■ **WHAT YOU HAVE TO DO**: Whenever the word "size" appears on a line of the material below, that line is counted; state the total alone.

■ **DATA TO EXAMINE**:
++++++++++
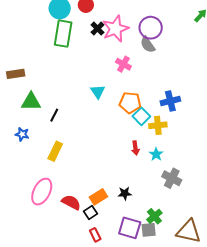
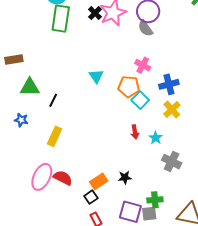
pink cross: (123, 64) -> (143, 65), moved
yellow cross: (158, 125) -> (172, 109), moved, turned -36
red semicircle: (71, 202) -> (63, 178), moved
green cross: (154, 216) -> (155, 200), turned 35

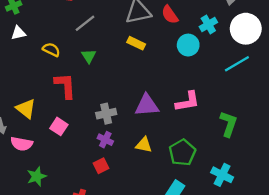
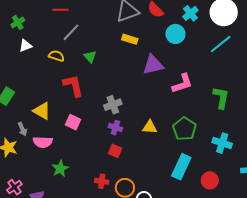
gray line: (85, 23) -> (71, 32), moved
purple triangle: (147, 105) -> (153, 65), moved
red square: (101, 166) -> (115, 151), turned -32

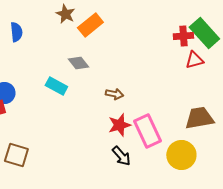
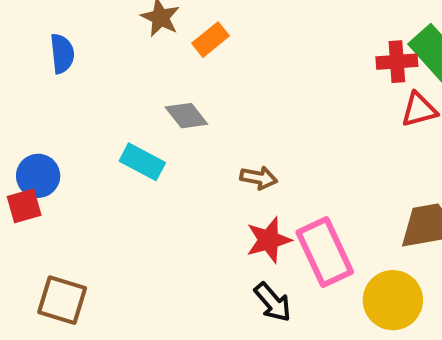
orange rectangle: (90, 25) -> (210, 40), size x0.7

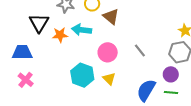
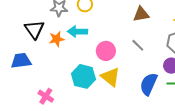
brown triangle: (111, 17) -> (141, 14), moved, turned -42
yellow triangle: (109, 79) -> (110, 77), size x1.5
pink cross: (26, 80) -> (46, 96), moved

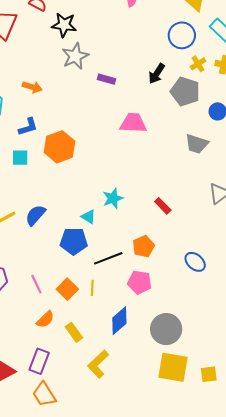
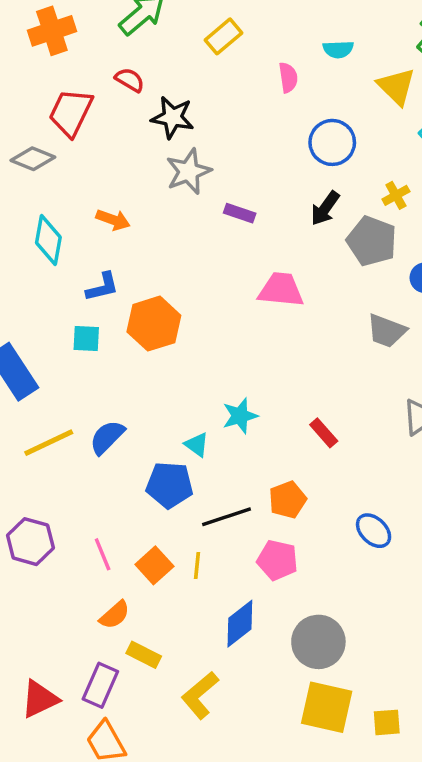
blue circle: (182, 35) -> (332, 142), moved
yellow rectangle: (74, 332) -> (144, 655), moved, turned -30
++++++++++
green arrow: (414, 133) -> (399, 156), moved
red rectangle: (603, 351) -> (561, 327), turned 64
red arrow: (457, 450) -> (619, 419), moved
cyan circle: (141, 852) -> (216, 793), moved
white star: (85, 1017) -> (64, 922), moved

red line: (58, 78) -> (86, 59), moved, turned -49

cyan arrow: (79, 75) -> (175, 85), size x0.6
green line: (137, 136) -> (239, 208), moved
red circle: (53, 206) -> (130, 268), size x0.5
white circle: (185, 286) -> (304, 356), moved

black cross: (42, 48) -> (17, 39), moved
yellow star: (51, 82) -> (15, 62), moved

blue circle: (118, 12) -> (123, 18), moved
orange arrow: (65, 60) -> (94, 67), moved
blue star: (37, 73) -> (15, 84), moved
++++++++++
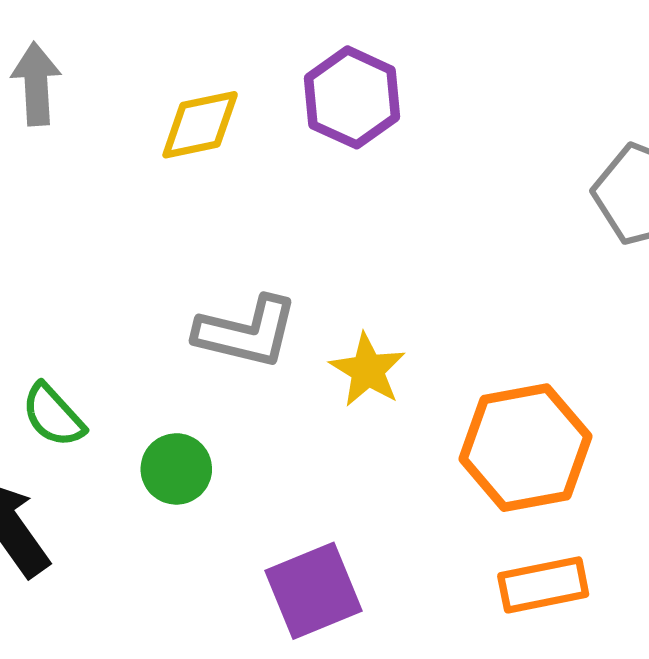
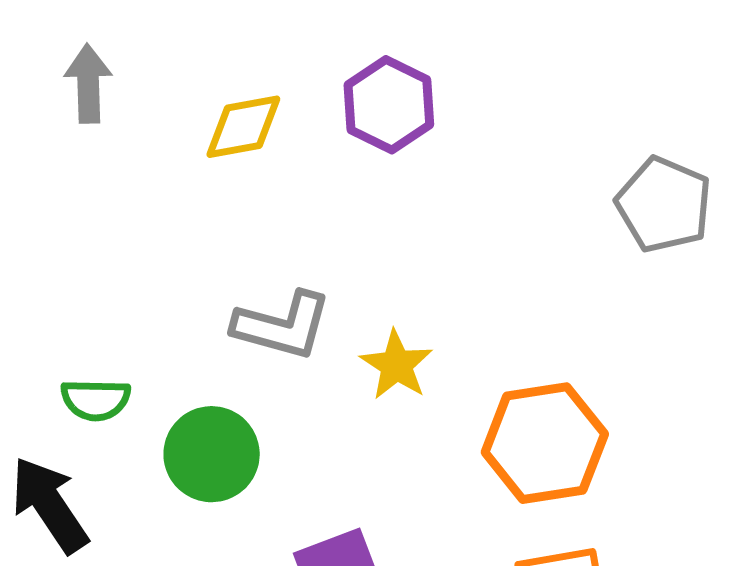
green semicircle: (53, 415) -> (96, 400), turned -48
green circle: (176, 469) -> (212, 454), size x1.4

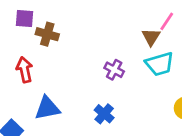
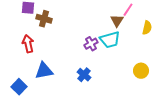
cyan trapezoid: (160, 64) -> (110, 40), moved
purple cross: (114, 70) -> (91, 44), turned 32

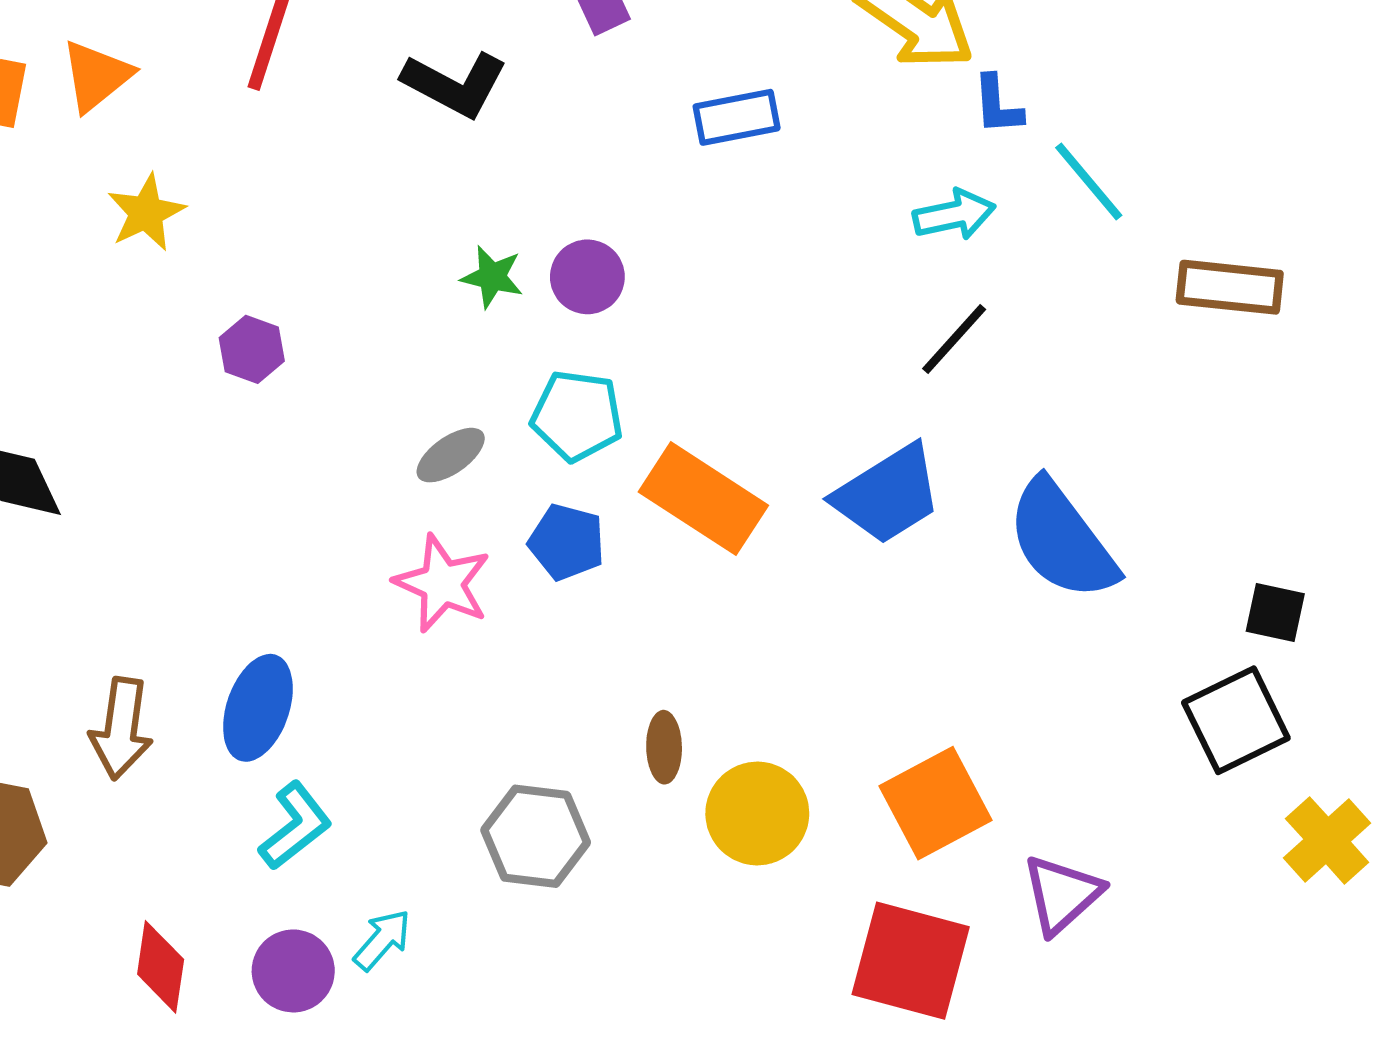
++++++++++
■ **ANSWER TO THE EXERCISE**: 5